### ASSIGNMENT
Could you return every record below word for word, leaving out the pictures?

### DATA SUPPLIED
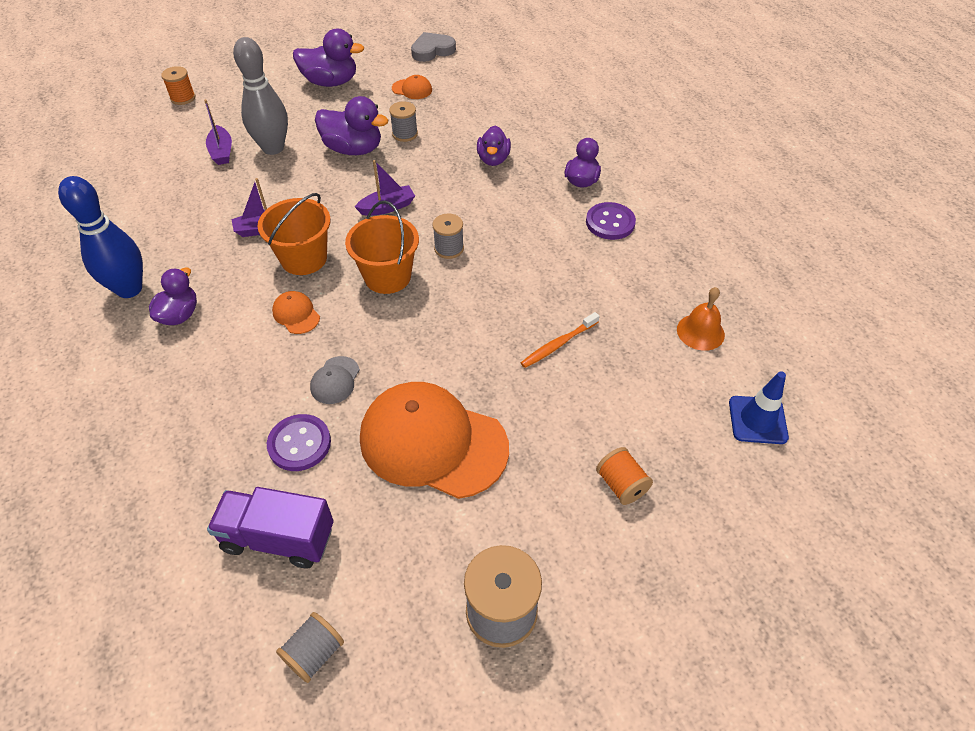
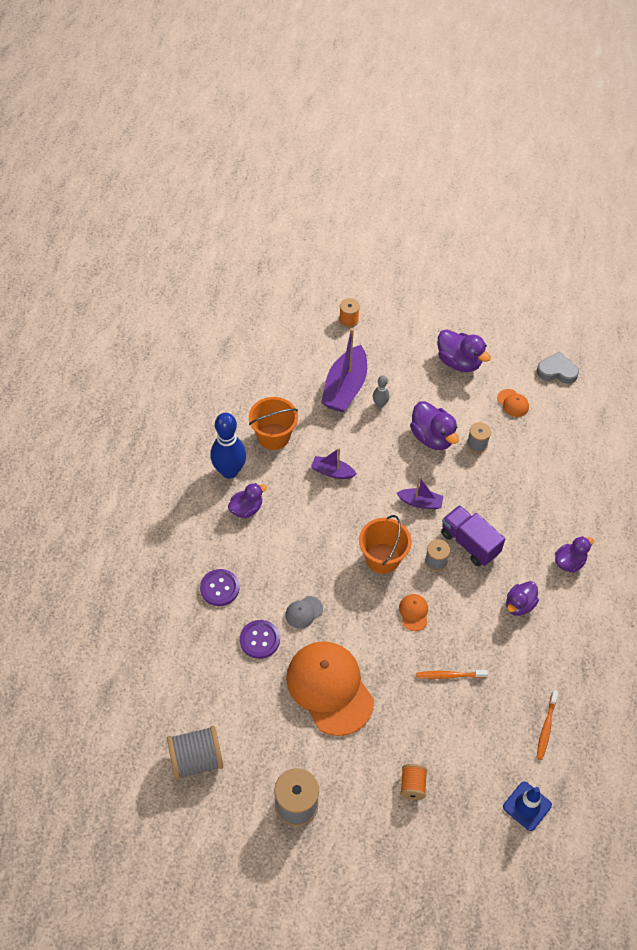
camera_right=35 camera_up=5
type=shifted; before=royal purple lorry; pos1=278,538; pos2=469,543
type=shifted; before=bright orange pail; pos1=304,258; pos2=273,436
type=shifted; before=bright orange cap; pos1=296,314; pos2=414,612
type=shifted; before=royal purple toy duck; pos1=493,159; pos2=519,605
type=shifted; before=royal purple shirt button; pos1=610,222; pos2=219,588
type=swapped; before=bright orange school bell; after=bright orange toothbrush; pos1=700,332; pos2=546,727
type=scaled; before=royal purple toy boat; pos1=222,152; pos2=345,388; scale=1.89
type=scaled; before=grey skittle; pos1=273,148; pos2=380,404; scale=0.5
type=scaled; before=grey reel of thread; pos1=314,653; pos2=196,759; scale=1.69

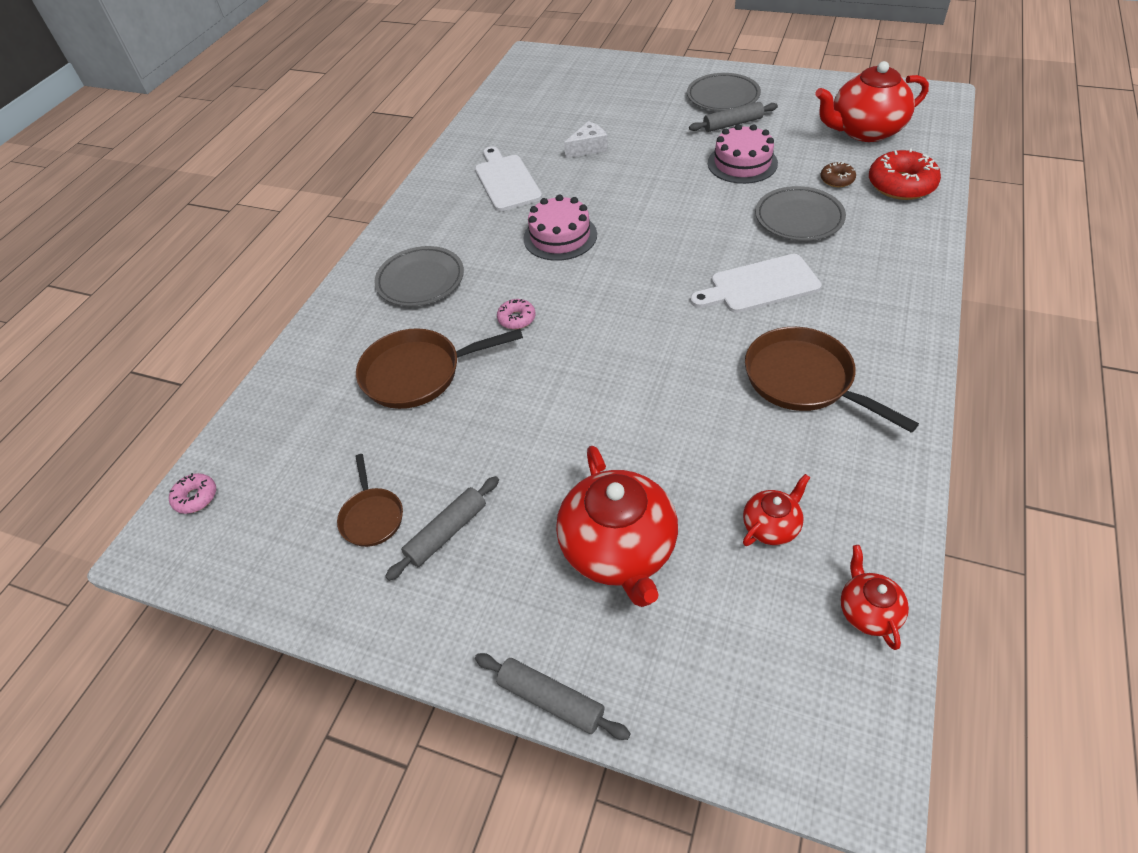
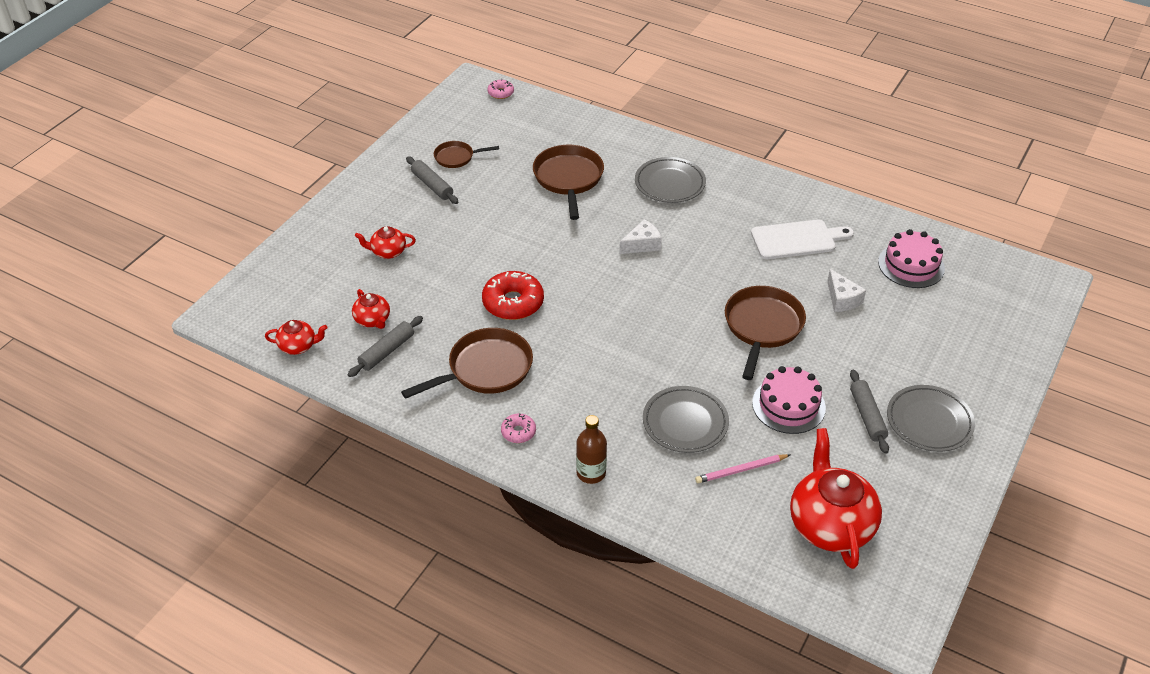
camera_right=95 camera_up=-5
type=gone; before=pure white cutting board; pos1=759,285
type=new; after=brown drink bottle; pos2=591,473
type=new; after=pure white cheese wedge; pos2=642,244
type=new; after=brown frying pan; pos2=762,327
type=shifted; before=grey pastry roller; pos1=551,699; pos2=387,351
type=shifted; before=pink doughnut; pos1=516,319; pos2=518,432
type=shifted; before=pink cake; pos1=560,236; pos2=911,265
type=shifted; before=crimson doughnut; pos1=901,185; pos2=513,303
type=swapped; before=brown doughnut; after=pink lead pencil; pos1=837,180; pos2=741,470
type=scaled; before=crimson china teapot; pos1=619,550; pos2=388,252; scale=0.49

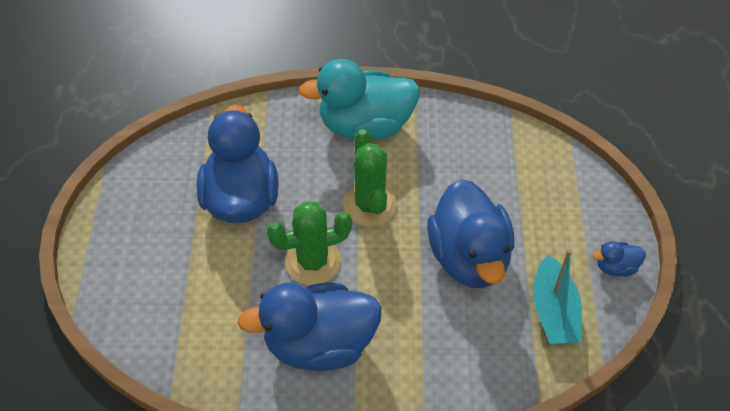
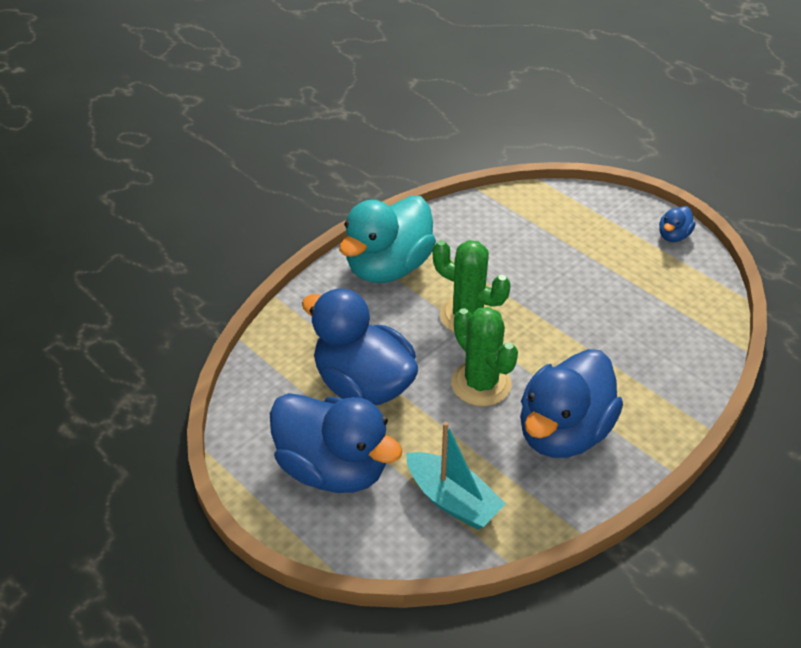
camera_right=-45 camera_up=-10
type=shifted; before=blue toy duck; pos1=469,257; pos2=333,469
type=shifted; before=aqua toy boat; pos1=553,311; pos2=452,500
type=rotated; before=green prickly plant; pos1=313,261; pos2=481,384; turn=-60

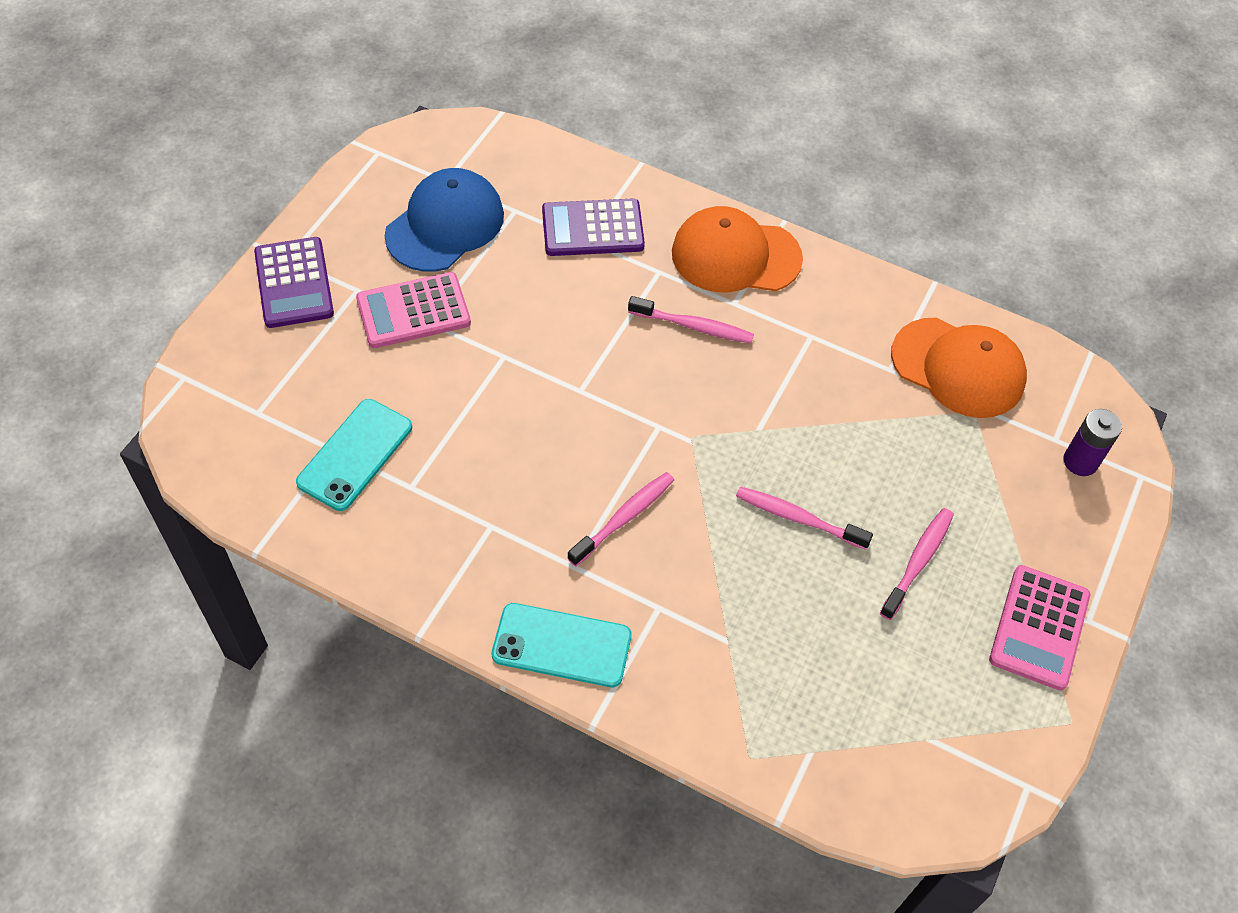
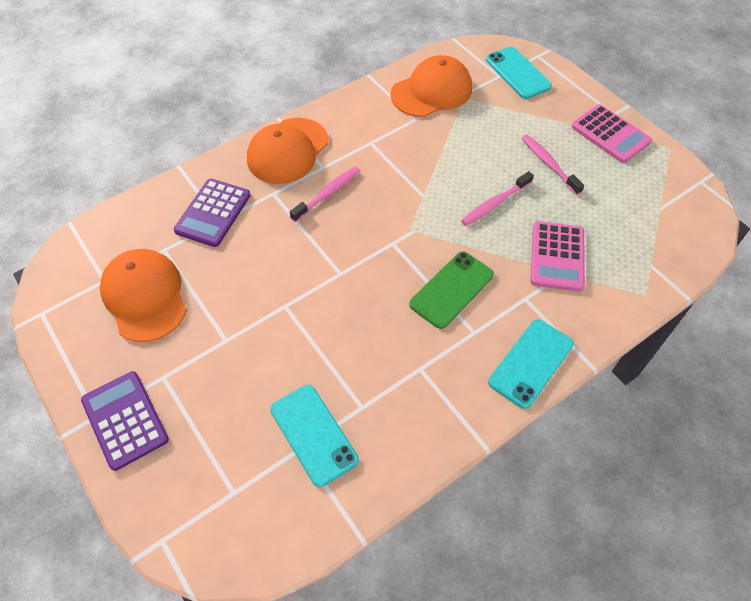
camera_right=-60 camera_up=0
type=shifted; before=pink calculator; pos1=413,311; pos2=557,256
type=swapped; before=pink toothbrush; after=green mobile phone; pos1=624,518; pos2=452,289
type=swapped; before=royal purple power cell; after=aqua mobile phone; pos1=1080,461; pos2=518,73
type=repainted; before=blue cap; after=bright orange cap; pos1=445,225; pos2=145,296
type=rotated; before=royal purple calculator; pos1=294,283; pos2=125,420; turn=-135

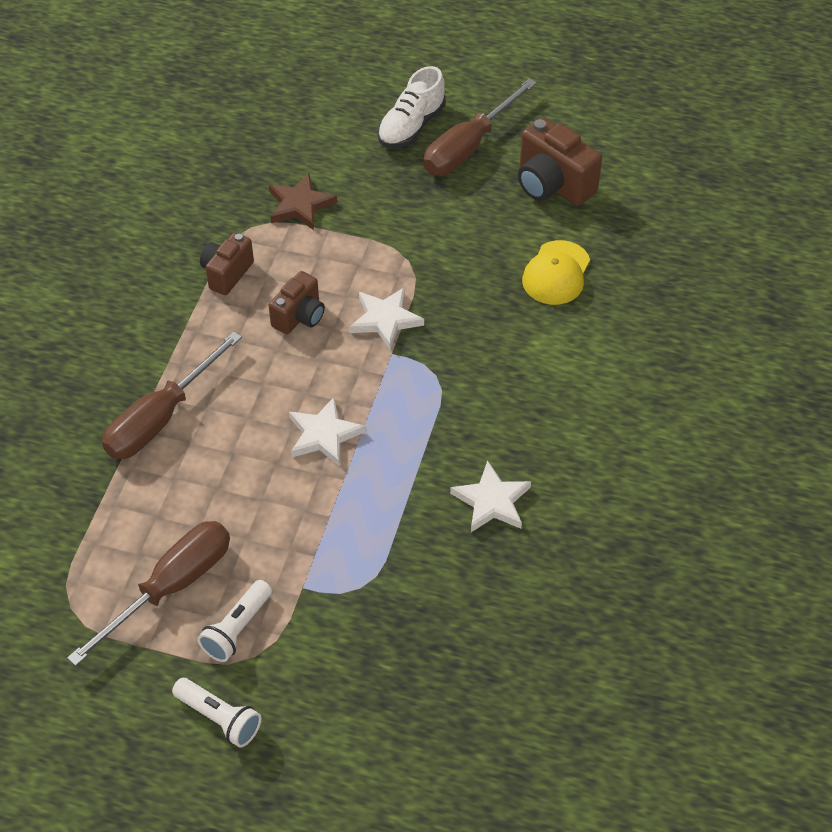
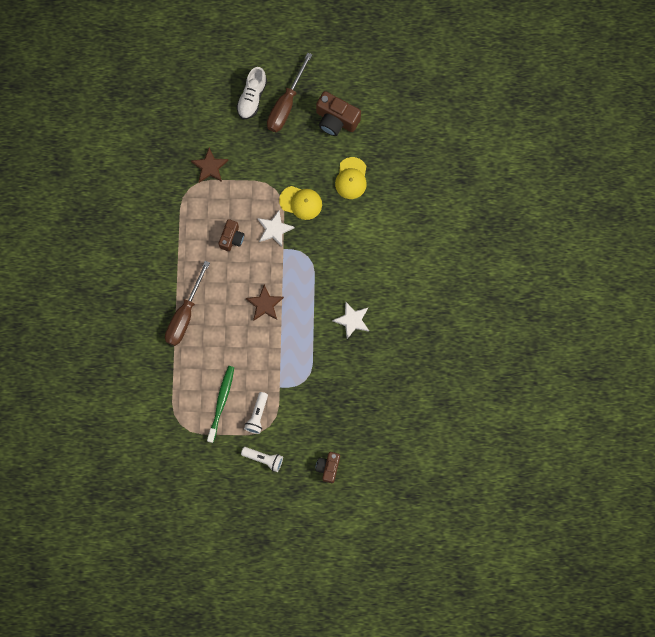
camera_right=-15 camera_up=25
type=new; after=golden cap; pos2=301,202
type=shifted; before=brown camera; pos1=227,273; pos2=328,467
type=swapped; before=brown hand screwdriver; after=green toothbrush; pos1=171,587; pos2=221,402
type=repainted; before=pure white star; after=brown star; pos1=324,435; pos2=264,304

### ANSWER BELOW
camera_right=35 camera_up=5
type=shifted; before=royal purple lorry; pos1=278,538; pos2=469,543
type=shifted; before=bright orange pail; pos1=304,258; pos2=273,436
type=shifted; before=bright orange cap; pos1=296,314; pos2=414,612
type=shifted; before=royal purple toy duck; pos1=493,159; pos2=519,605
type=shifted; before=royal purple shirt button; pos1=610,222; pos2=219,588
type=swapped; before=bright orange school bell; after=bright orange toothbrush; pos1=700,332; pos2=546,727
type=scaled; before=royal purple toy boat; pos1=222,152; pos2=345,388; scale=1.89
type=scaled; before=grey skittle; pos1=273,148; pos2=380,404; scale=0.5
type=scaled; before=grey reel of thread; pos1=314,653; pos2=196,759; scale=1.69

camera_right=95 camera_up=-5
type=gone; before=pure white cutting board; pos1=759,285
type=new; after=brown drink bottle; pos2=591,473
type=new; after=pure white cheese wedge; pos2=642,244
type=new; after=brown frying pan; pos2=762,327
type=shifted; before=grey pastry roller; pos1=551,699; pos2=387,351
type=shifted; before=pink doughnut; pos1=516,319; pos2=518,432
type=shifted; before=pink cake; pos1=560,236; pos2=911,265
type=shifted; before=crimson doughnut; pos1=901,185; pos2=513,303
type=swapped; before=brown doughnut; after=pink lead pencil; pos1=837,180; pos2=741,470
type=scaled; before=crimson china teapot; pos1=619,550; pos2=388,252; scale=0.49

camera_right=-45 camera_up=-10
type=shifted; before=blue toy duck; pos1=469,257; pos2=333,469
type=shifted; before=aqua toy boat; pos1=553,311; pos2=452,500
type=rotated; before=green prickly plant; pos1=313,261; pos2=481,384; turn=-60

camera_right=-60 camera_up=0
type=shifted; before=pink calculator; pos1=413,311; pos2=557,256
type=swapped; before=pink toothbrush; after=green mobile phone; pos1=624,518; pos2=452,289
type=swapped; before=royal purple power cell; after=aqua mobile phone; pos1=1080,461; pos2=518,73
type=repainted; before=blue cap; after=bright orange cap; pos1=445,225; pos2=145,296
type=rotated; before=royal purple calculator; pos1=294,283; pos2=125,420; turn=-135

camera_right=-15 camera_up=25
type=new; after=golden cap; pos2=301,202
type=shifted; before=brown camera; pos1=227,273; pos2=328,467
type=swapped; before=brown hand screwdriver; after=green toothbrush; pos1=171,587; pos2=221,402
type=repainted; before=pure white star; after=brown star; pos1=324,435; pos2=264,304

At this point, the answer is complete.